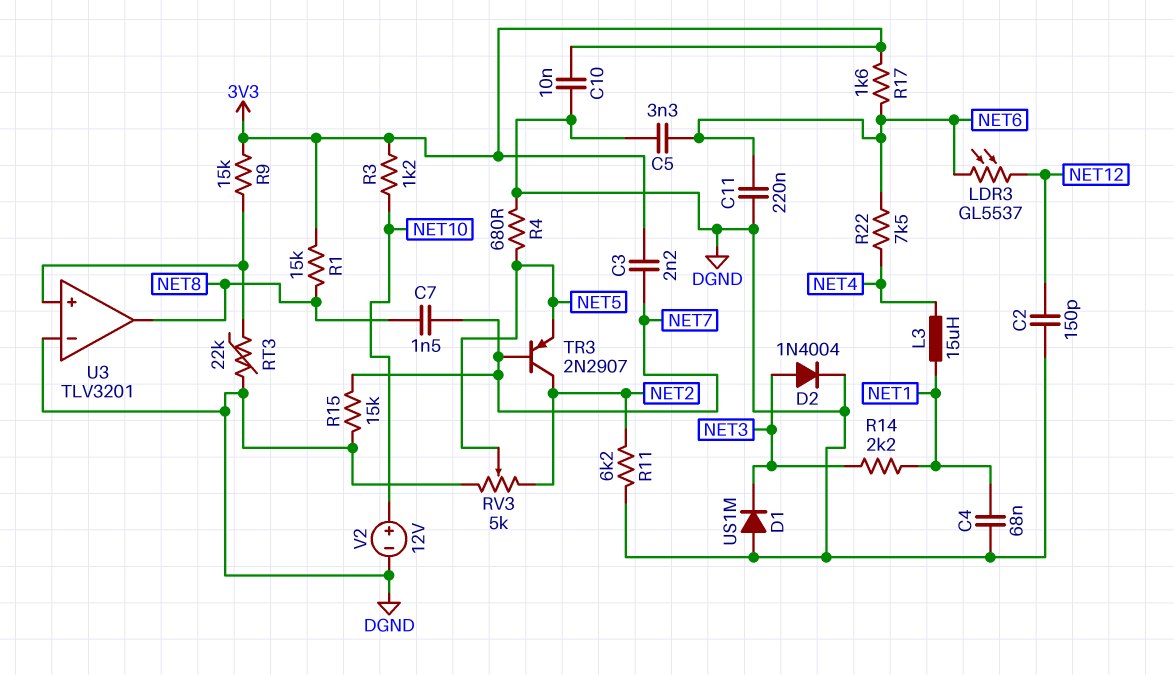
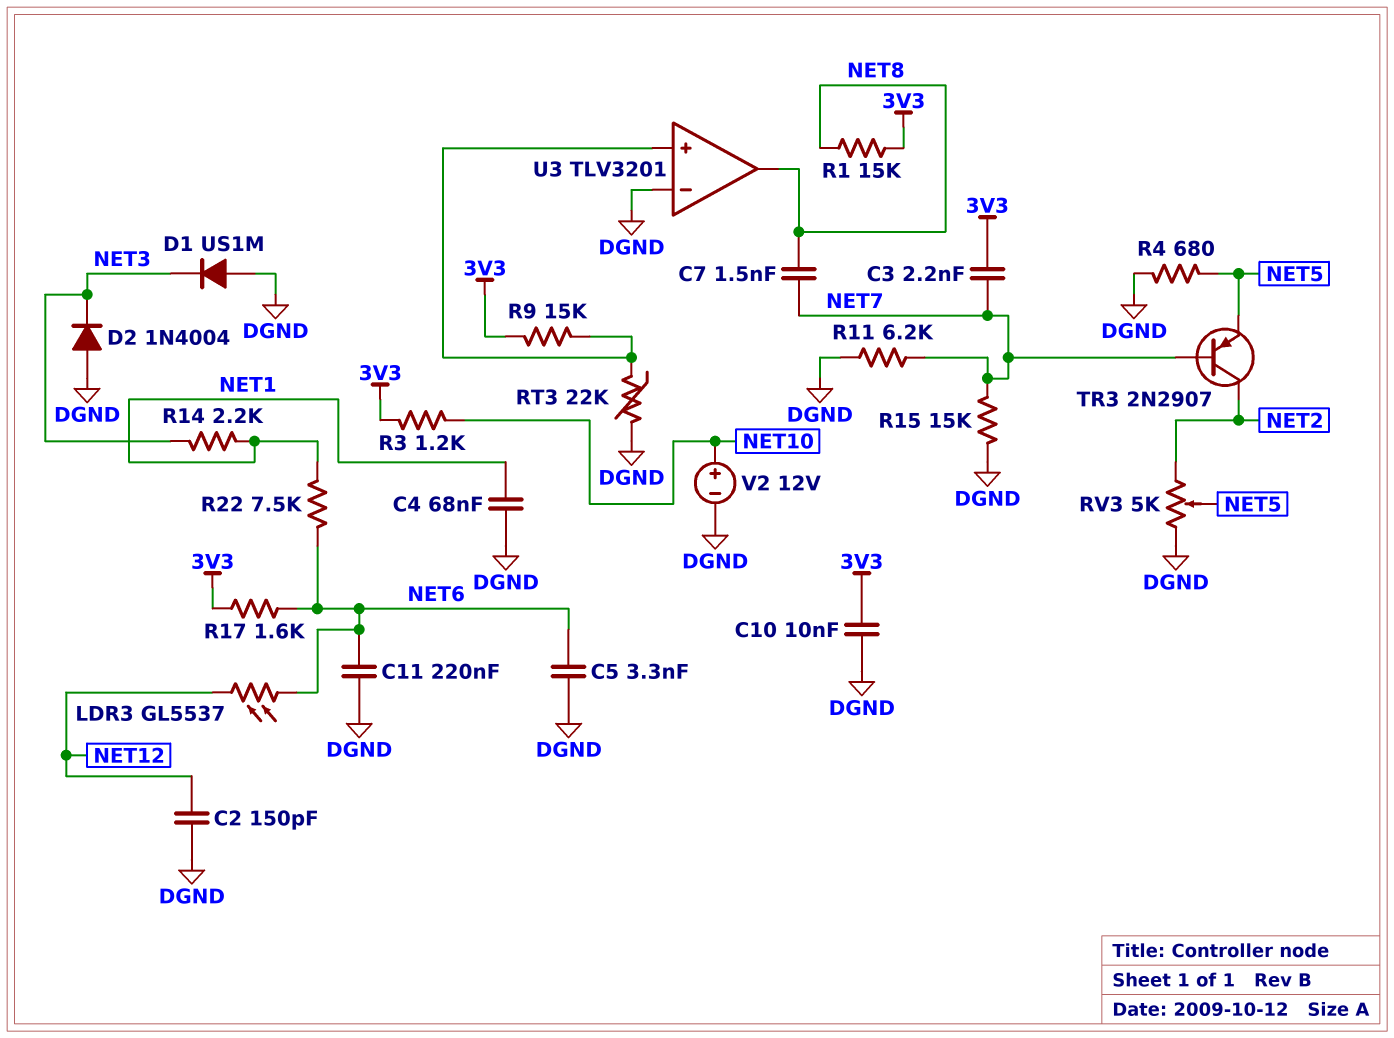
D2: diode 1N4004 (A NET3, K DGND) -> diode 1N4004 (A DGND, K NET3)
L3: 15uH (NET1, NET4) -> none
R11: 6.2k (DGND, NET2) -> 6.2k (DGND, NET7)
R22: 7.5k (NET4, NET6) -> 7.5k (NET1, NET6)

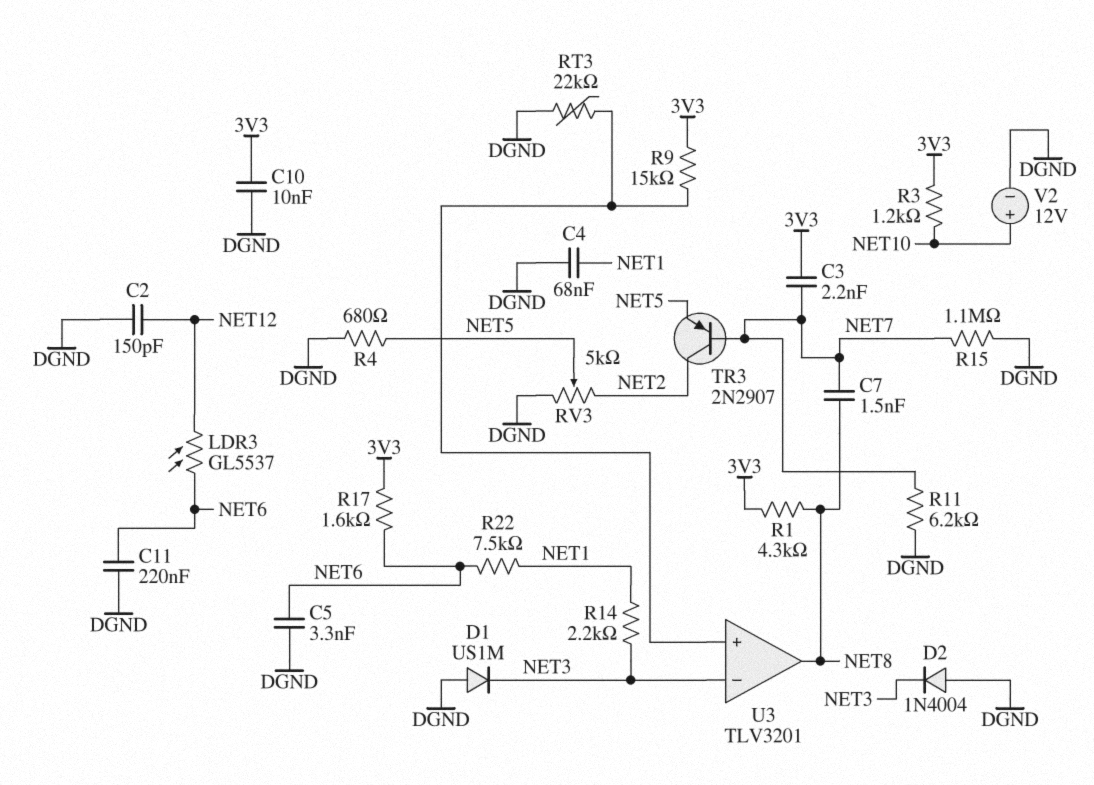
R1: 15k (3V3, NET8) -> 4.3k (3V3, NET8)
R15: 15k (DGND, NET7) -> 1.1M (DGND, NET7)
U3 pin in-: DGND -> NET3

------------------------------------------------

Task to carry out
Tell how many lines of the listing include the word "DGND", replying with nothing but the number.

Solution
4